_What you need to do_
Copy out the lines below word for word, with nothing added or left out.
[BEGIN Dataset records]
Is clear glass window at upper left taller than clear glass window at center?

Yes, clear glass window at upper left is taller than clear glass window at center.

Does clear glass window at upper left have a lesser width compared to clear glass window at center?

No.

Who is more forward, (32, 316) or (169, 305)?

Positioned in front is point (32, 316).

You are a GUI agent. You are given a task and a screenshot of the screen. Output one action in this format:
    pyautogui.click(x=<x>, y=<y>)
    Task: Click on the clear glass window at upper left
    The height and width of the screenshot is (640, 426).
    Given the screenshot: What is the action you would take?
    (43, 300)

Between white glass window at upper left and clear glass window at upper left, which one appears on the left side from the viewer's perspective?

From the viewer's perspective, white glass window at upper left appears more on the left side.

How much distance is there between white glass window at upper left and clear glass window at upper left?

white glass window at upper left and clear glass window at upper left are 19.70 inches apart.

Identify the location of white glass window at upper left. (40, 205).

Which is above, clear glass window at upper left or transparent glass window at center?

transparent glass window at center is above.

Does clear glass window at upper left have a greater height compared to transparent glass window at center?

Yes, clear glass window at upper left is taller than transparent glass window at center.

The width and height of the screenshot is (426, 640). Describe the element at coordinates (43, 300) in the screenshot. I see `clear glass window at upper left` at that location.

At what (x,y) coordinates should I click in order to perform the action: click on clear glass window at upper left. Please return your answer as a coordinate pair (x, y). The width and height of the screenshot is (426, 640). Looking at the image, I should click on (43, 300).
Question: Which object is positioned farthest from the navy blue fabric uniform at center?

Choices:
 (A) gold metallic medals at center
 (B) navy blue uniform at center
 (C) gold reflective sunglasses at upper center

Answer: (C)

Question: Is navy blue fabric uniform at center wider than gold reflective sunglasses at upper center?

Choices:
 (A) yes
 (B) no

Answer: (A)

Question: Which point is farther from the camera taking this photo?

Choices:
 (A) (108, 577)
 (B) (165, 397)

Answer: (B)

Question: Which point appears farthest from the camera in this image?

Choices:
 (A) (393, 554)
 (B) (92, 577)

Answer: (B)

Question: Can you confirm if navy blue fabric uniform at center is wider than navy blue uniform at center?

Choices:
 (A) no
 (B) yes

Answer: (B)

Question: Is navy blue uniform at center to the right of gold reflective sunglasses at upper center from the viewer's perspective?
[END Dataset records]
_Exercise output_
Is clear glass window at upper left taller than clear glass window at center?

Yes, clear glass window at upper left is taller than clear glass window at center.

Does clear glass window at upper left have a lesser width compared to clear glass window at center?

No.

Who is more forward, (32, 316) or (169, 305)?

Positioned in front is point (32, 316).

You are a GUI agent. You are given a task and a screenshot of the screen. Output one action in this format:
    pyautogui.click(x=<x>, y=<y>)
    Task: Click on the clear glass window at upper left
    The height and width of the screenshot is (640, 426).
    Given the screenshot: What is the action you would take?
    (43, 300)

Between white glass window at upper left and clear glass window at upper left, which one appears on the left side from the viewer's perspective?

From the viewer's perspective, white glass window at upper left appears more on the left side.

How much distance is there between white glass window at upper left and clear glass window at upper left?

white glass window at upper left and clear glass window at upper left are 19.70 inches apart.

Identify the location of white glass window at upper left. (40, 205).

Which is above, clear glass window at upper left or transparent glass window at center?

transparent glass window at center is above.

Does clear glass window at upper left have a greater height compared to transparent glass window at center?

Yes, clear glass window at upper left is taller than transparent glass window at center.

The width and height of the screenshot is (426, 640). Describe the element at coordinates (43, 300) in the screenshot. I see `clear glass window at upper left` at that location.

At what (x,y) coordinates should I click in order to perform the action: click on clear glass window at upper left. Please return your answer as a coordinate pair (x, y). The width and height of the screenshot is (426, 640). Looking at the image, I should click on (43, 300).
Question: Which object is positioned farthest from the navy blue fabric uniform at center?

Choices:
 (A) gold metallic medals at center
 (B) navy blue uniform at center
 (C) gold reflective sunglasses at upper center

Answer: (C)

Question: Is navy blue fabric uniform at center wider than gold reflective sunglasses at upper center?

Choices:
 (A) yes
 (B) no

Answer: (A)

Question: Which point is farther from the camera taking this photo?

Choices:
 (A) (108, 577)
 (B) (165, 397)

Answer: (B)

Question: Which point appears farthest from the camera in this image?

Choices:
 (A) (393, 554)
 (B) (92, 577)

Answer: (B)

Question: Can you confirm if navy blue fabric uniform at center is wider than navy blue uniform at center?

Choices:
 (A) no
 (B) yes

Answer: (B)

Question: Is navy blue uniform at center to the right of gold reflective sunglasses at upper center from the viewer's perspective?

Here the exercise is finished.